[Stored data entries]
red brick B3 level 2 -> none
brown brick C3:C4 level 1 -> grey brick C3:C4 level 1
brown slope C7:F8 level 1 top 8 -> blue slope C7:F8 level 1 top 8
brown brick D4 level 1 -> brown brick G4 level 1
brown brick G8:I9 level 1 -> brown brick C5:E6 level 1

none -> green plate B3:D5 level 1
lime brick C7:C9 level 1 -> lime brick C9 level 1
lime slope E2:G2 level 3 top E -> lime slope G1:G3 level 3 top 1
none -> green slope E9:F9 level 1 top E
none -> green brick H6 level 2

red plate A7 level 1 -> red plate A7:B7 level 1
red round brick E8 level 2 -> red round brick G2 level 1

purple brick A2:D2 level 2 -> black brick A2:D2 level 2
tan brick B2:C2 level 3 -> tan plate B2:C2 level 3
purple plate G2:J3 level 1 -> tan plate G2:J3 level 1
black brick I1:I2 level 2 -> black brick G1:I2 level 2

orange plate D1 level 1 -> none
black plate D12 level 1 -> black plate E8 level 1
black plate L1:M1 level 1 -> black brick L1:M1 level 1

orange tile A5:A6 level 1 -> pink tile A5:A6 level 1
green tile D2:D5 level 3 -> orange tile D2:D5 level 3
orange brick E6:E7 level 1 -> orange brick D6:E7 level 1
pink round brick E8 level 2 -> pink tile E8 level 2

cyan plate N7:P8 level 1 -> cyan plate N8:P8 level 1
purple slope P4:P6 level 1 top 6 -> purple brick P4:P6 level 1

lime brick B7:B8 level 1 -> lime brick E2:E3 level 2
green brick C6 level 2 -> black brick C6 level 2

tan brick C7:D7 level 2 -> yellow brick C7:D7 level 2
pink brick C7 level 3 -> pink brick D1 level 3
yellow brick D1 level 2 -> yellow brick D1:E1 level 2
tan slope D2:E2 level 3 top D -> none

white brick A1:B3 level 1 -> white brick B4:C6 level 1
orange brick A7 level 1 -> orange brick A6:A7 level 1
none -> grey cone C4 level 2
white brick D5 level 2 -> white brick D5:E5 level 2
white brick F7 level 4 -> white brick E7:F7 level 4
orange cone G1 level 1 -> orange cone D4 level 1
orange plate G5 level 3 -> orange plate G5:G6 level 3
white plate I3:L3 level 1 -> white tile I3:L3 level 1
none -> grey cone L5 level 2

§ **Exercise**:
Repeat exactly, and only, the lines of the records above, starting with the line that contains "orange plate G5 level" and ending with the final line, both included.

§ **Completed exercise**:
orange plate G5 level 3 -> orange plate G5:G6 level 3
white plate I3:L3 level 1 -> white tile I3:L3 level 1
none -> grey cone L5 level 2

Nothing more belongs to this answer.